**SUPPLIED RECORDS**
+++++
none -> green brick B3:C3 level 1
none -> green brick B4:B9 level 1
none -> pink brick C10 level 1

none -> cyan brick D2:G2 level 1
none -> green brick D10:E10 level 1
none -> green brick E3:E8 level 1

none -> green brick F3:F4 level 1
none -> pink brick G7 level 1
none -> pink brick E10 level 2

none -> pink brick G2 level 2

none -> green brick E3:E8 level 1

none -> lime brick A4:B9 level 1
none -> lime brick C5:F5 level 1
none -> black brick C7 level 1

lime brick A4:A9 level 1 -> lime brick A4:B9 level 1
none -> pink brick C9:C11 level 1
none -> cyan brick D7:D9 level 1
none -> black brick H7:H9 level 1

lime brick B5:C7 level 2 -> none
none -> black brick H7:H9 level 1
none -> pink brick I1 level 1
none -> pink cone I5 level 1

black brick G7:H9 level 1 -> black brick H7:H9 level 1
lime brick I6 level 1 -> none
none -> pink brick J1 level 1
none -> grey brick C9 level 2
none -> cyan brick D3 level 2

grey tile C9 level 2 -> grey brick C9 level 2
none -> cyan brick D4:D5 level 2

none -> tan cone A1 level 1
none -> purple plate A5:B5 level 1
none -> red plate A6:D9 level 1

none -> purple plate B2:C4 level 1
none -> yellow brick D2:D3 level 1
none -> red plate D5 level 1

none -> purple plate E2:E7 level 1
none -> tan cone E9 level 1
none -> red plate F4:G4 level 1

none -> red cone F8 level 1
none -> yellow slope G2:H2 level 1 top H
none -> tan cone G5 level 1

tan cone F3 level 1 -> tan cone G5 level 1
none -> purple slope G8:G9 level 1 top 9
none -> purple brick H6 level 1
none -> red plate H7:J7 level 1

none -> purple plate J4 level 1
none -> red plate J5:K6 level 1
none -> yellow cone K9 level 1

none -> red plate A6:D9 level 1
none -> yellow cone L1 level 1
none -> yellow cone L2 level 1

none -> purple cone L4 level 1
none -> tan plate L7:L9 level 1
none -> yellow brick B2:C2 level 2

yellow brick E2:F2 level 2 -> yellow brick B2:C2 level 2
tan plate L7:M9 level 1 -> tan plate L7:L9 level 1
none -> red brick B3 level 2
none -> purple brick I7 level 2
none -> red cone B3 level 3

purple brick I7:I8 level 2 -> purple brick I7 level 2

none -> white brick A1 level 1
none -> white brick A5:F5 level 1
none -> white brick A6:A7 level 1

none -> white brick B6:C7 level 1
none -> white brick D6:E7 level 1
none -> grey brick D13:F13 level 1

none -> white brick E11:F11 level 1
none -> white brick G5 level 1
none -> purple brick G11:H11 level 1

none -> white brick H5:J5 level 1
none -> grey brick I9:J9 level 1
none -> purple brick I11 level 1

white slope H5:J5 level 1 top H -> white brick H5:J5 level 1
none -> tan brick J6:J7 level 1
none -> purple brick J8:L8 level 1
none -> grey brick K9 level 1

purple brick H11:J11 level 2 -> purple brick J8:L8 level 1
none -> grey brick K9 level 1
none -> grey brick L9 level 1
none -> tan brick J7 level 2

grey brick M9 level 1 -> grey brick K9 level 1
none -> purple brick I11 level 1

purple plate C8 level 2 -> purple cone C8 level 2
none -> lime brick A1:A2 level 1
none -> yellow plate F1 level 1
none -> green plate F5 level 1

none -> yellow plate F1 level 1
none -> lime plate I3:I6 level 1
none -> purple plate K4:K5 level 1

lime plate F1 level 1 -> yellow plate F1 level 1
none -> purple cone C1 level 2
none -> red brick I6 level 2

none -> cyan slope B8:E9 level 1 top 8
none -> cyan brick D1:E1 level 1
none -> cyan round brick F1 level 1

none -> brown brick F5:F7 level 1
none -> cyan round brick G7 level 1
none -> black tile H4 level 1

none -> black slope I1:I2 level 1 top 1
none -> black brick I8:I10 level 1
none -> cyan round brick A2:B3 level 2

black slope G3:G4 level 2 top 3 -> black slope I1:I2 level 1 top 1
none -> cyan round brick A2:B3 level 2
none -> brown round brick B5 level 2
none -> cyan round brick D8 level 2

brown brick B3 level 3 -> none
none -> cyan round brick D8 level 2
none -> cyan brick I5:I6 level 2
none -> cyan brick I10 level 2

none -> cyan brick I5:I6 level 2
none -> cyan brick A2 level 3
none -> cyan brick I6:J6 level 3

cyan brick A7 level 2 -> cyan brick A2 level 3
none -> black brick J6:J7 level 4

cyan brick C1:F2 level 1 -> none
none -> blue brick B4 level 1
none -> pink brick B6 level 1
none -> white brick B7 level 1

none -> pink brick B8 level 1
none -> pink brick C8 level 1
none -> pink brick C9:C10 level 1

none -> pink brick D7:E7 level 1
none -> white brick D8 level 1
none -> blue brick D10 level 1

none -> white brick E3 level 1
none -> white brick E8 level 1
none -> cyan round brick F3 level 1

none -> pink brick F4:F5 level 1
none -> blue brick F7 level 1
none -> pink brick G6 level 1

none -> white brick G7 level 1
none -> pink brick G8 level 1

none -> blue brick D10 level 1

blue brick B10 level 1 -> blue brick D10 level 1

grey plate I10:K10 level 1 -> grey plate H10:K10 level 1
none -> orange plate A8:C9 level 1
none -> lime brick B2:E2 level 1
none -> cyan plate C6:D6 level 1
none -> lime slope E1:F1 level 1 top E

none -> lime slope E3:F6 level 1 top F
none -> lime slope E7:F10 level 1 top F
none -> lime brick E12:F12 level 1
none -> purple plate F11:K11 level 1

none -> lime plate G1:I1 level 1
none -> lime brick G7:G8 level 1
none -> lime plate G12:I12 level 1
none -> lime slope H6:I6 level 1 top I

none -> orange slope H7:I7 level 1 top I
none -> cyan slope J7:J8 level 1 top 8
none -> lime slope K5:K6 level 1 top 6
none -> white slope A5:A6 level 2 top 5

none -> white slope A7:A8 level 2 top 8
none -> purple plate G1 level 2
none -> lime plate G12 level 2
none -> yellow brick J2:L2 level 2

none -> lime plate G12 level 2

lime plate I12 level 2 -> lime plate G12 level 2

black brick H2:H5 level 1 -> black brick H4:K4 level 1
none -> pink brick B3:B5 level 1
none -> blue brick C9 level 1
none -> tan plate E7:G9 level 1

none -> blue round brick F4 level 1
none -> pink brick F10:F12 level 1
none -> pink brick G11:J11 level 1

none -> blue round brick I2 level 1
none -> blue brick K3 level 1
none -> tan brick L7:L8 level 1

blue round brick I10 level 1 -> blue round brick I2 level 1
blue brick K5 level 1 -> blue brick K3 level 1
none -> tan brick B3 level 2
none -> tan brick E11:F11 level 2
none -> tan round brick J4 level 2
+++++
**WHAT IS REQUIRED**
From the line that has "tan plate L7:M9" through the line that has "purple plate C8", copy every line exactly as it appears above, and leave out all others.

**REPLY**
tan plate L7:M9 level 1 -> tan plate L7:L9 level 1
none -> red brick B3 level 2
none -> purple brick I7 level 2
none -> red cone B3 level 3

purple brick I7:I8 level 2 -> purple brick I7 level 2

none -> white brick A1 level 1
none -> white brick A5:F5 level 1
none -> white brick A6:A7 level 1

none -> white brick B6:C7 level 1
none -> white brick D6:E7 level 1
none -> grey brick D13:F13 level 1

none -> white brick E11:F11 level 1
none -> white brick G5 level 1
none -> purple brick G11:H11 level 1

none -> white brick H5:J5 level 1
none -> grey brick I9:J9 level 1
none -> purple brick I11 level 1

white slope H5:J5 level 1 top H -> white brick H5:J5 level 1
none -> tan brick J6:J7 level 1
none -> purple brick J8:L8 level 1
none -> grey brick K9 level 1

purple brick H11:J11 level 2 -> purple brick J8:L8 level 1
none -> grey brick K9 level 1
none -> grey brick L9 level 1
none -> tan brick J7 level 2

grey brick M9 level 1 -> grey brick K9 level 1
none -> purple brick I11 level 1

purple plate C8 level 2 -> purple cone C8 level 2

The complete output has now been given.